===== Information provided

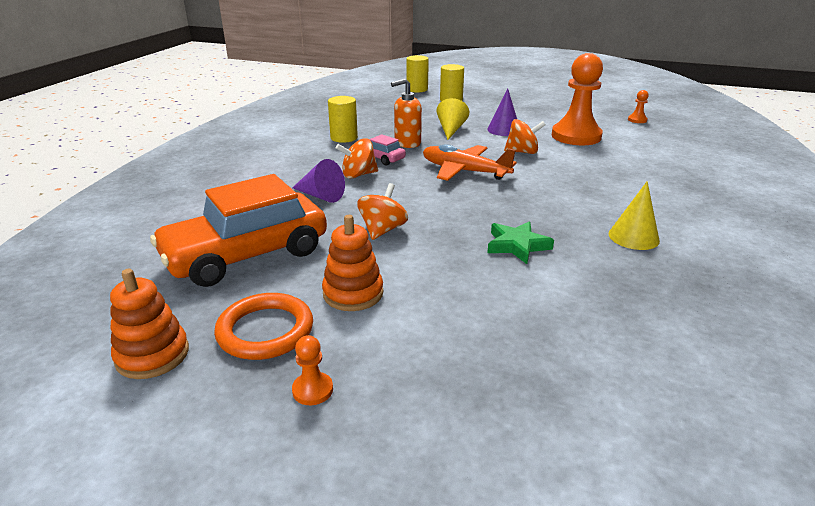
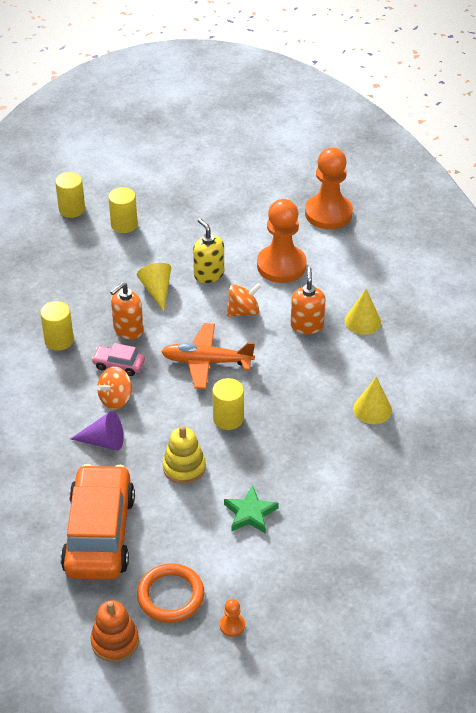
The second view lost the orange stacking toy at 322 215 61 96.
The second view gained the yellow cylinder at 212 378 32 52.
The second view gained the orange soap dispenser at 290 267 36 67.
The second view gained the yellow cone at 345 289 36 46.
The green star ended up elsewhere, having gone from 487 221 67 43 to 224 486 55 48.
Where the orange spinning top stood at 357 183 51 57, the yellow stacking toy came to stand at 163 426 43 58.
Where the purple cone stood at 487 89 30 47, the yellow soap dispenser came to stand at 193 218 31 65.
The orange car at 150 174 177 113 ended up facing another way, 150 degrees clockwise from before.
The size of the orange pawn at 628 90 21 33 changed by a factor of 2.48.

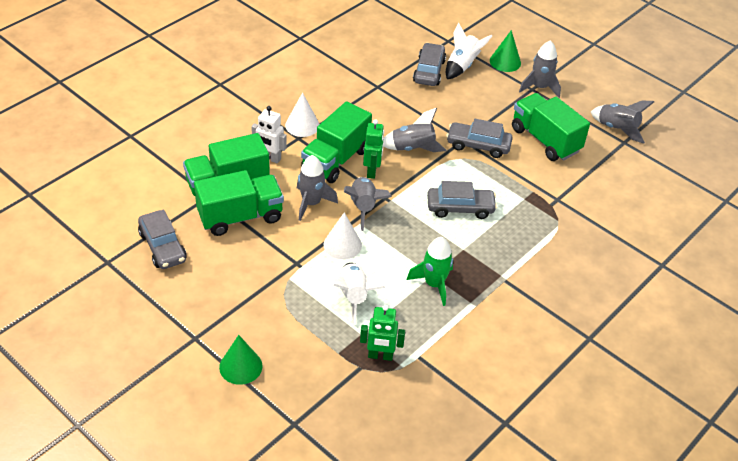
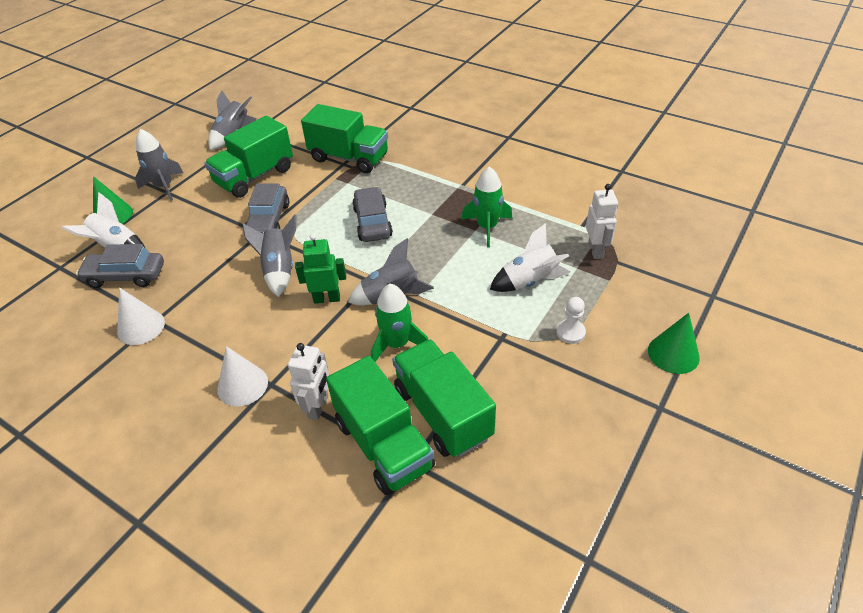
The second view lost the grey car at 138 210 49 59.
The second view gained the white pawn at 556 297 30 47.
The green truck ended up elsewhere, having gone from 301 101 71 82 to 301 104 87 69.
The white cone ended up elsewhere, having gone from 324 212 38 47 to 117 288 48 57.
What was the grey rocket at 297 155 41 66 turned into the green rocket at 371 284 57 78.
What was the green robot at 360 305 45 56 turned into the white robot at 586 184 32 75.

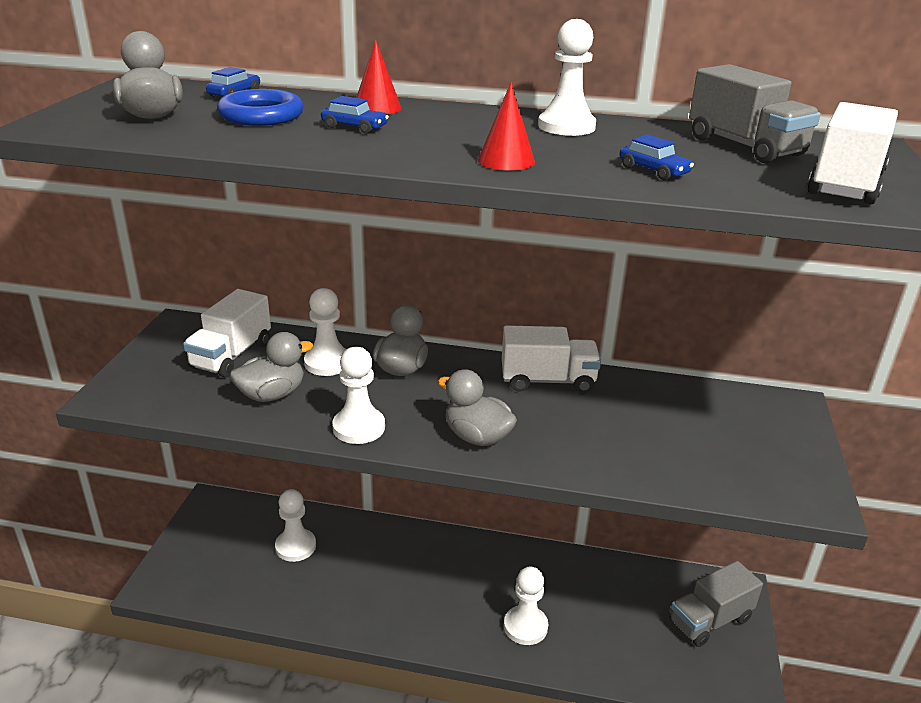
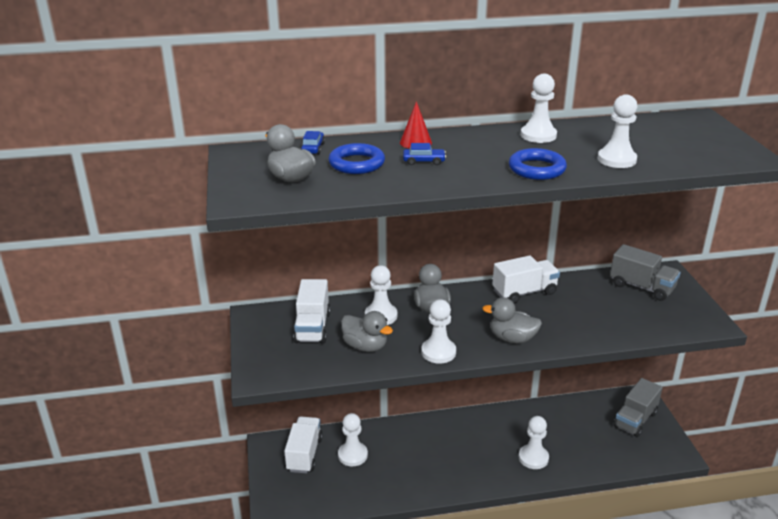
The grey truck ended up elsewhere, having gone from 689 64 132 99 to 610 244 71 57.
The white truck ended up elsewhere, having gone from 807 102 91 102 to 284 417 39 56.
Where the red cone stood at 478 82 57 89, the blue ring came to stand at 509 148 58 32.
Where the blue car stood at 619 134 75 46, the white pawn came to stand at 598 94 39 74.
The grey duck at 230 332 83 70 ended up facing another way, 90 degrees clockwise from before.

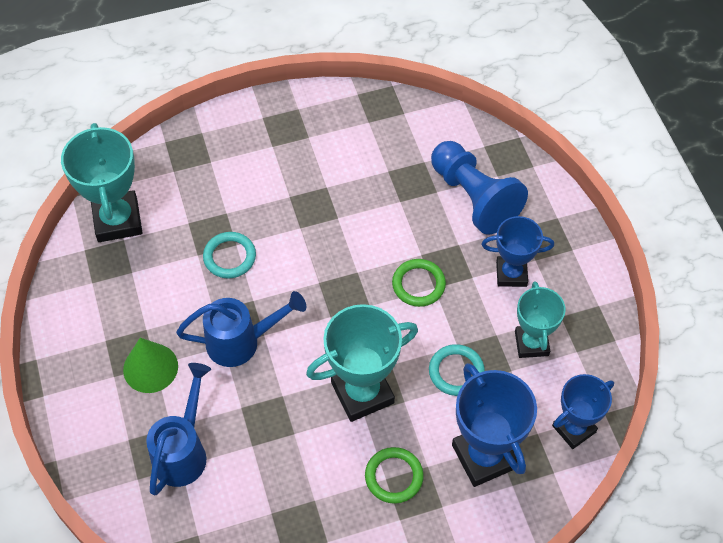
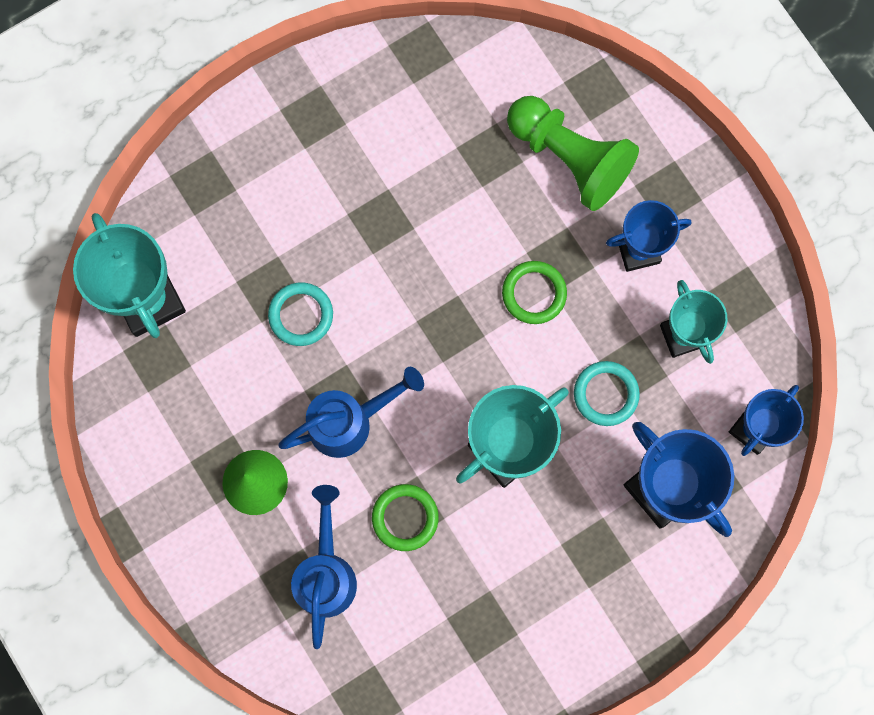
The green ring ended up elsewhere, having gone from 365 447 59 57 to 372 484 67 67.
What was the blue pawn at 431 141 97 93 turned into the green pawn at 507 96 132 115.

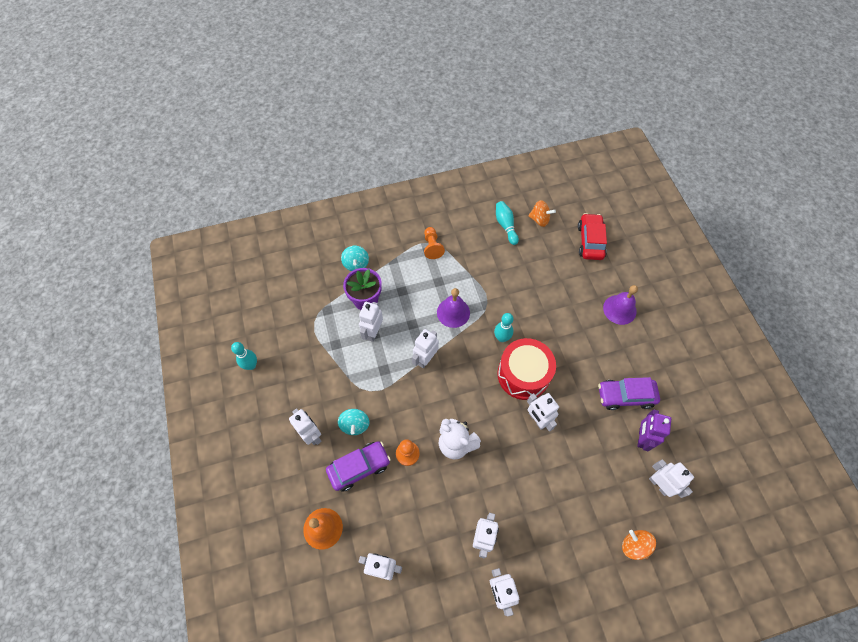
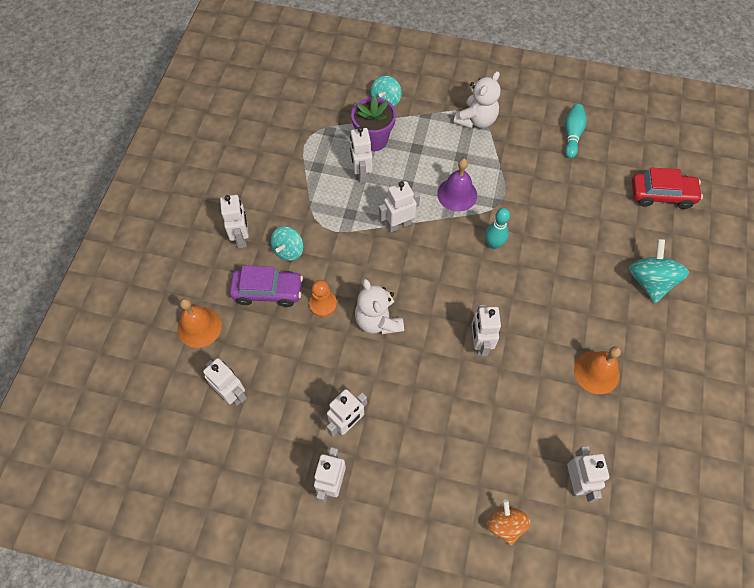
The second view lost the turquoise bowling pin at 231 342 26 28.
The second view lost the red drum at 498 338 58 62.
The second view lost the orange spinning top at 528 200 28 27.
The second view lost the purple robot at 637 409 34 42.
Where the orange pawn stood at 424 227 21 32, the white teddy bear came to stand at 454 71 47 58.
Where the purple car stood at 598 377 62 33, the orange bell came to stand at 574 346 47 48.
Where the purple bell stood at 603 285 35 40, the turquoise spinning top came to stand at 629 239 60 64.
The white robot at 359 302 24 40 ended up facing another way, 60 degrees counterclockwise from before.
The red car at 578 213 29 47 ended up facing another way, 60 degrees clockwise from before.

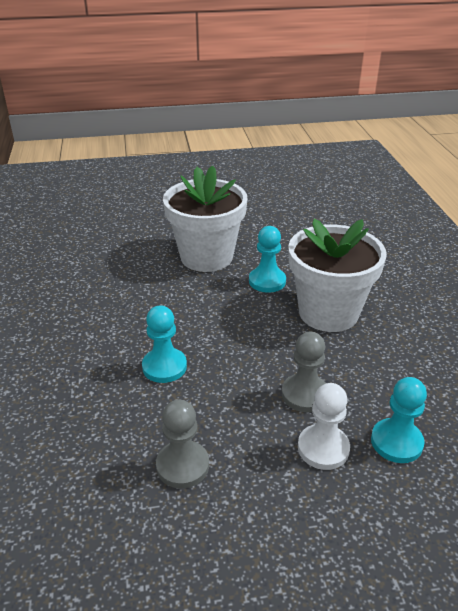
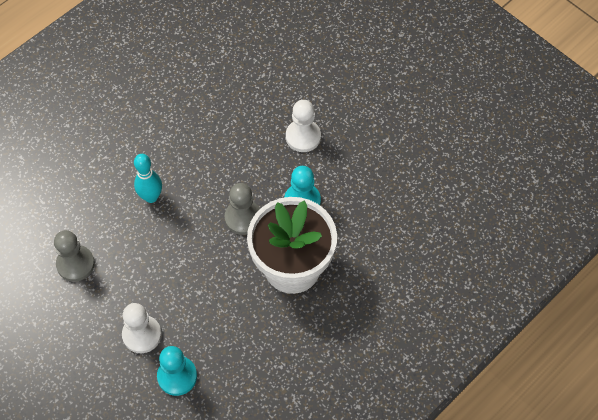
The grey pawn ended up elsewhere, having gone from 282 332 44 80 to 225 183 35 52.
Where the turquoise pawn stood at 142 305 45 78, the turquoise bowling pin came to stand at 134 154 28 49.
Where the white flower pot stood at 163 166 85 106, the white pawn came to stand at 286 100 35 52.

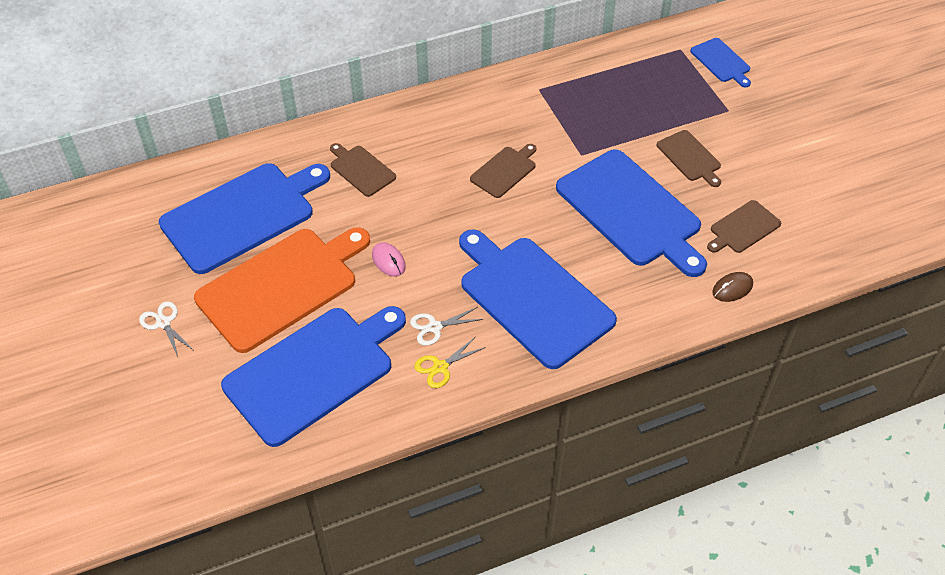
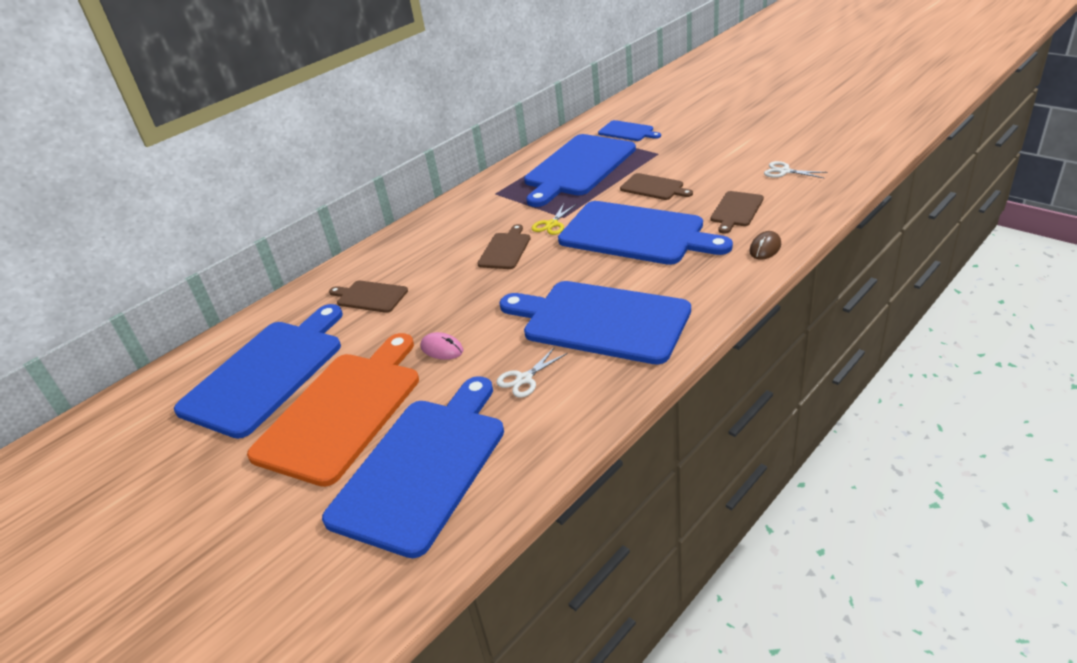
The second view gained the blue cutting board at 524 134 112 73.
The white scissors ended up elsewhere, having gone from 139 301 54 56 to 764 161 64 17.
The yellow scissors ended up elsewhere, having gone from 414 336 72 52 to 532 204 45 31.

==========

## Activity:
Please print the records above once more, word for word, omitting all pictures.

## Response to this exercise:
The second view lost the orange stacking toy at 322 215 61 96.
The second view gained the yellow cylinder at 212 378 32 52.
The second view gained the orange soap dispenser at 290 267 36 67.
The second view gained the yellow cone at 345 289 36 46.
The green star ended up elsewhere, having gone from 487 221 67 43 to 224 486 55 48.
Where the orange spinning top stood at 357 183 51 57, the yellow stacking toy came to stand at 163 426 43 58.
Where the purple cone stood at 487 89 30 47, the yellow soap dispenser came to stand at 193 218 31 65.
The orange car at 150 174 177 113 ended up facing another way, 150 degrees clockwise from before.
The size of the orange pawn at 628 90 21 33 changed by a factor of 2.48.

The second view lost the grey car at 138 210 49 59.
The second view gained the white pawn at 556 297 30 47.
The green truck ended up elsewhere, having gone from 301 101 71 82 to 301 104 87 69.
The white cone ended up elsewhere, having gone from 324 212 38 47 to 117 288 48 57.
What was the grey rocket at 297 155 41 66 turned into the green rocket at 371 284 57 78.
What was the green robot at 360 305 45 56 turned into the white robot at 586 184 32 75.

The grey truck ended up elsewhere, having gone from 689 64 132 99 to 610 244 71 57.
The white truck ended up elsewhere, having gone from 807 102 91 102 to 284 417 39 56.
Where the red cone stood at 478 82 57 89, the blue ring came to stand at 509 148 58 32.
Where the blue car stood at 619 134 75 46, the white pawn came to stand at 598 94 39 74.
The grey duck at 230 332 83 70 ended up facing another way, 90 degrees clockwise from before.

The green ring ended up elsewhere, having gone from 365 447 59 57 to 372 484 67 67.
What was the blue pawn at 431 141 97 93 turned into the green pawn at 507 96 132 115.

The second view lost the turquoise bowling pin at 231 342 26 28.
The second view lost the red drum at 498 338 58 62.
The second view lost the orange spinning top at 528 200 28 27.
The second view lost the purple robot at 637 409 34 42.
Where the orange pawn stood at 424 227 21 32, the white teddy bear came to stand at 454 71 47 58.
Where the purple car stood at 598 377 62 33, the orange bell came to stand at 574 346 47 48.
Where the purple bell stood at 603 285 35 40, the turquoise spinning top came to stand at 629 239 60 64.
The white robot at 359 302 24 40 ended up facing another way, 60 degrees counterclockwise from before.
The red car at 578 213 29 47 ended up facing another way, 60 degrees clockwise from before.

The grey pawn ended up elsewhere, having gone from 282 332 44 80 to 225 183 35 52.
Where the turquoise pawn stood at 142 305 45 78, the turquoise bowling pin came to stand at 134 154 28 49.
Where the white flower pot stood at 163 166 85 106, the white pawn came to stand at 286 100 35 52.

The second view gained the blue cutting board at 524 134 112 73.
The white scissors ended up elsewhere, having gone from 139 301 54 56 to 764 161 64 17.
The yellow scissors ended up elsewhere, having gone from 414 336 72 52 to 532 204 45 31.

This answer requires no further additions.